* [What this task involves]: In the material below, the lines from the one containing "R4: 6.8k (GND, N9) -> none" through the one containing "R2: 4.3k (N11, N14) -> 4.3k (+12V, N14)" are to be given again exactly, ends included, and no others.

* [Input for this task]:
+ + + +
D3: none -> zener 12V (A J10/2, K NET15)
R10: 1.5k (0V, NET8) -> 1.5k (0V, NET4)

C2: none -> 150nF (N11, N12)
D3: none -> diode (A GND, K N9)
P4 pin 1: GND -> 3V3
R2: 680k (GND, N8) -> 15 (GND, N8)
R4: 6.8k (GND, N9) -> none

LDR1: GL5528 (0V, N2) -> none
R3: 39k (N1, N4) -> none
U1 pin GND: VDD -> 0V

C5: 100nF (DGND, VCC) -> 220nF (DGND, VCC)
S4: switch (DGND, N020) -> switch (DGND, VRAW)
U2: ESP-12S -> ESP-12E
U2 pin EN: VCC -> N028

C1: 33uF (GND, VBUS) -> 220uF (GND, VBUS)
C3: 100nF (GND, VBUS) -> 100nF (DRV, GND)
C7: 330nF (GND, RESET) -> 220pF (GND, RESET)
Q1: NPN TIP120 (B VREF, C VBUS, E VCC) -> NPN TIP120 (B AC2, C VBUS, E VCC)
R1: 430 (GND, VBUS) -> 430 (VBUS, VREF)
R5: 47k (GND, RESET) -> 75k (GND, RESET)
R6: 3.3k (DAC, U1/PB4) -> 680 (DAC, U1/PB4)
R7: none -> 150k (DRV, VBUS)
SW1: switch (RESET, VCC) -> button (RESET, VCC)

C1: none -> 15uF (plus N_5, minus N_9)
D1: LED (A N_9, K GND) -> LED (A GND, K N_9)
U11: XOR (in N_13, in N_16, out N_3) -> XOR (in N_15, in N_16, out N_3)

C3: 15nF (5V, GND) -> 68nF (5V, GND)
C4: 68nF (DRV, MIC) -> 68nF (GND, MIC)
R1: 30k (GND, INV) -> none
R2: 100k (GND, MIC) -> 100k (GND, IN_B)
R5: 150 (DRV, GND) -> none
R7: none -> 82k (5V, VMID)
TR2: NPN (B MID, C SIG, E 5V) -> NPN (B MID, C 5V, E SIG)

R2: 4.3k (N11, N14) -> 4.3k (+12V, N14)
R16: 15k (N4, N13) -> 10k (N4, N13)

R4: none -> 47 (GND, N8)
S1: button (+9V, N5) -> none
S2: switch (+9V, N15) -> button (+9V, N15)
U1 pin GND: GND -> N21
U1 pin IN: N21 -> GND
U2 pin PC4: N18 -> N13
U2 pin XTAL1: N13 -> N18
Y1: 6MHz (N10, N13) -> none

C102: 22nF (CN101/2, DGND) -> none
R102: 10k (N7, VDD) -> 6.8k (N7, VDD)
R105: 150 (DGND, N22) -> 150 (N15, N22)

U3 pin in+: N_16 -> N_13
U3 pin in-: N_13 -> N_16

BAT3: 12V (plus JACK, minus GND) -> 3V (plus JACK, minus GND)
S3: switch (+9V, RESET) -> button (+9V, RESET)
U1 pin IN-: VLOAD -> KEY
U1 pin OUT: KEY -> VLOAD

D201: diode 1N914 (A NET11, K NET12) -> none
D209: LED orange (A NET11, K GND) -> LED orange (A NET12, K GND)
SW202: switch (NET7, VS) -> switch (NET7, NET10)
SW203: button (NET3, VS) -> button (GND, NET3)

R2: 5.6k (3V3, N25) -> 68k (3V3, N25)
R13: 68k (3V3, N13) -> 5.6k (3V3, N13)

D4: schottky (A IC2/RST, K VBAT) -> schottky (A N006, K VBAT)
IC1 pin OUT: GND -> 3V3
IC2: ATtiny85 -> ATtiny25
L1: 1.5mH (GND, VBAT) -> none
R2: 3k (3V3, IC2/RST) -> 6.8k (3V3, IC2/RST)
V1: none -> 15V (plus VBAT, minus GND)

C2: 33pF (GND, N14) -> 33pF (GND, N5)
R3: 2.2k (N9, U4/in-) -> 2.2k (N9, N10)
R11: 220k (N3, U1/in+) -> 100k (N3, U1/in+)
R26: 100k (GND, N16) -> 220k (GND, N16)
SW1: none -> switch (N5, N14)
+ + + +
* [Output]:
R4: 6.8k (GND, N9) -> none

LDR1: GL5528 (0V, N2) -> none
R3: 39k (N1, N4) -> none
U1 pin GND: VDD -> 0V

C5: 100nF (DGND, VCC) -> 220nF (DGND, VCC)
S4: switch (DGND, N020) -> switch (DGND, VRAW)
U2: ESP-12S -> ESP-12E
U2 pin EN: VCC -> N028

C1: 33uF (GND, VBUS) -> 220uF (GND, VBUS)
C3: 100nF (GND, VBUS) -> 100nF (DRV, GND)
C7: 330nF (GND, RESET) -> 220pF (GND, RESET)
Q1: NPN TIP120 (B VREF, C VBUS, E VCC) -> NPN TIP120 (B AC2, C VBUS, E VCC)
R1: 430 (GND, VBUS) -> 430 (VBUS, VREF)
R5: 47k (GND, RESET) -> 75k (GND, RESET)
R6: 3.3k (DAC, U1/PB4) -> 680 (DAC, U1/PB4)
R7: none -> 150k (DRV, VBUS)
SW1: switch (RESET, VCC) -> button (RESET, VCC)

C1: none -> 15uF (plus N_5, minus N_9)
D1: LED (A N_9, K GND) -> LED (A GND, K N_9)
U11: XOR (in N_13, in N_16, out N_3) -> XOR (in N_15, in N_16, out N_3)

C3: 15nF (5V, GND) -> 68nF (5V, GND)
C4: 68nF (DRV, MIC) -> 68nF (GND, MIC)
R1: 30k (GND, INV) -> none
R2: 100k (GND, MIC) -> 100k (GND, IN_B)
R5: 150 (DRV, GND) -> none
R7: none -> 82k (5V, VMID)
TR2: NPN (B MID, C SIG, E 5V) -> NPN (B MID, C 5V, E SIG)

R2: 4.3k (N11, N14) -> 4.3k (+12V, N14)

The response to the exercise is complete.